### Exercise goal
Given the listing below, the answer must be only the number of lines containing the string "yellow".

[Data to use — start]

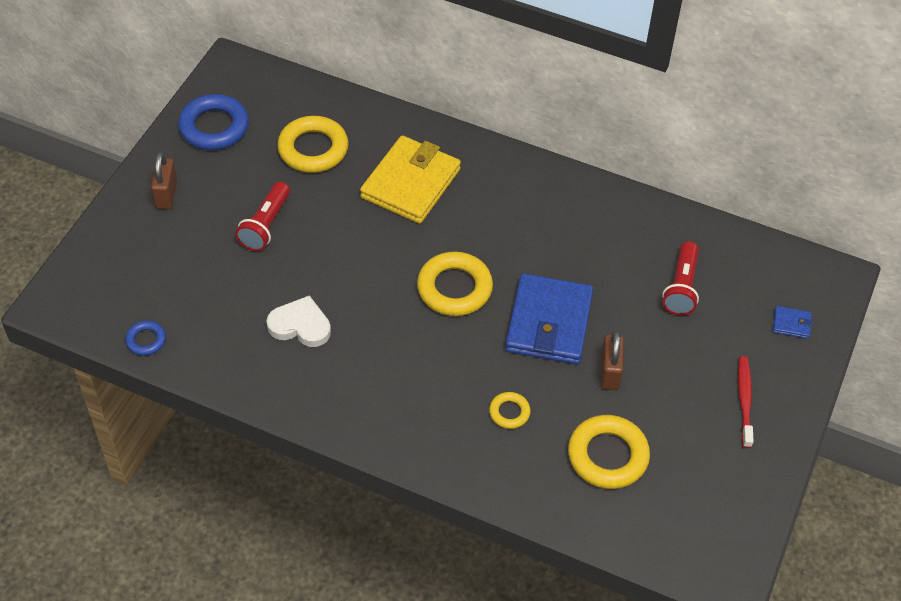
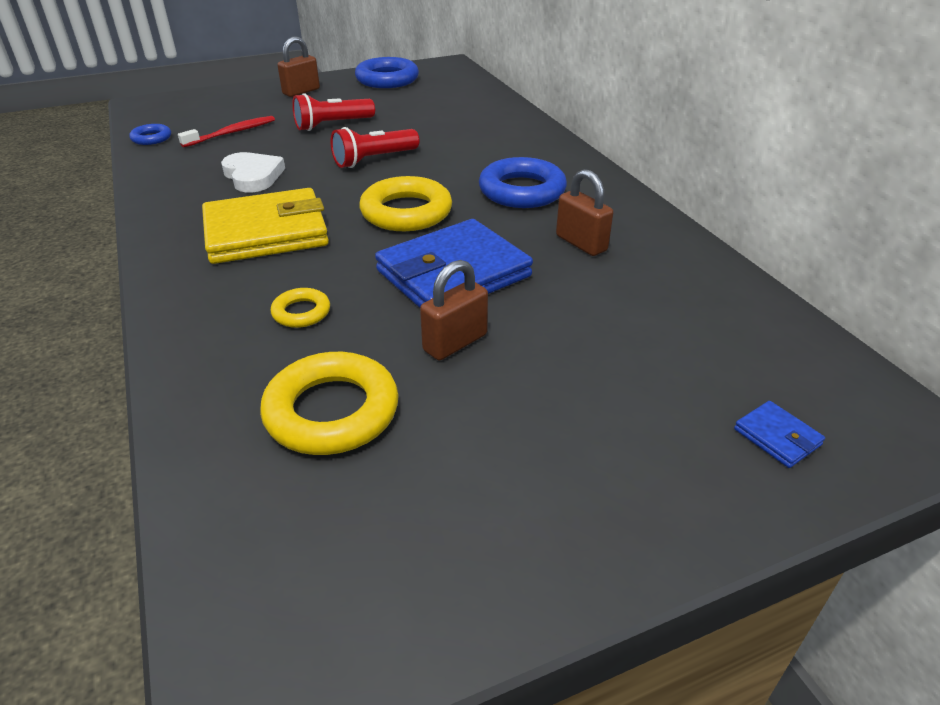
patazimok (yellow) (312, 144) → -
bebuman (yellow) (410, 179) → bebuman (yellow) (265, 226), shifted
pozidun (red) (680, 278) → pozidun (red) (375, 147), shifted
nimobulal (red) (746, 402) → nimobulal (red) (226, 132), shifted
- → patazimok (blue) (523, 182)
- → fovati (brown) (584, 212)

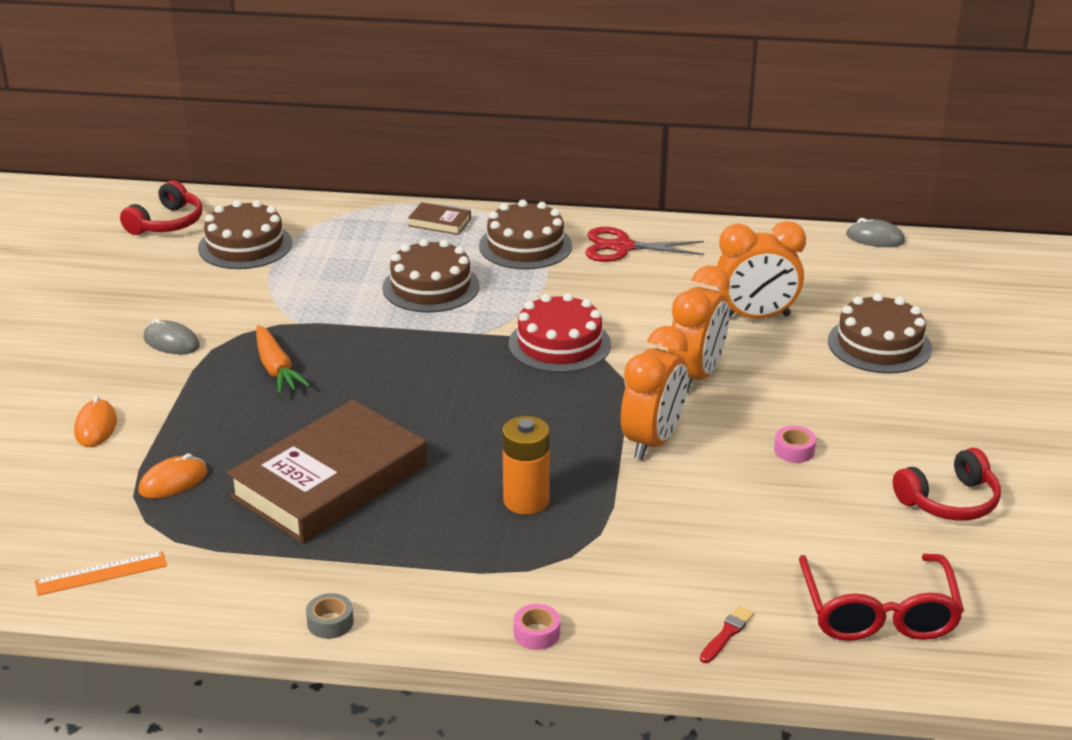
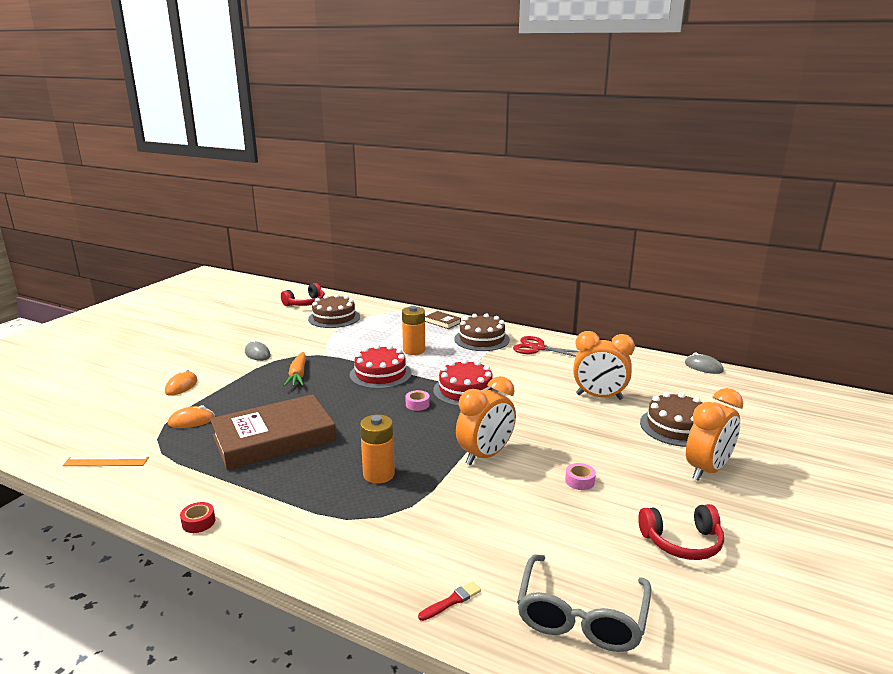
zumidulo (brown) (431, 275) →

[Data to use — finish]

### Result of this exercise
2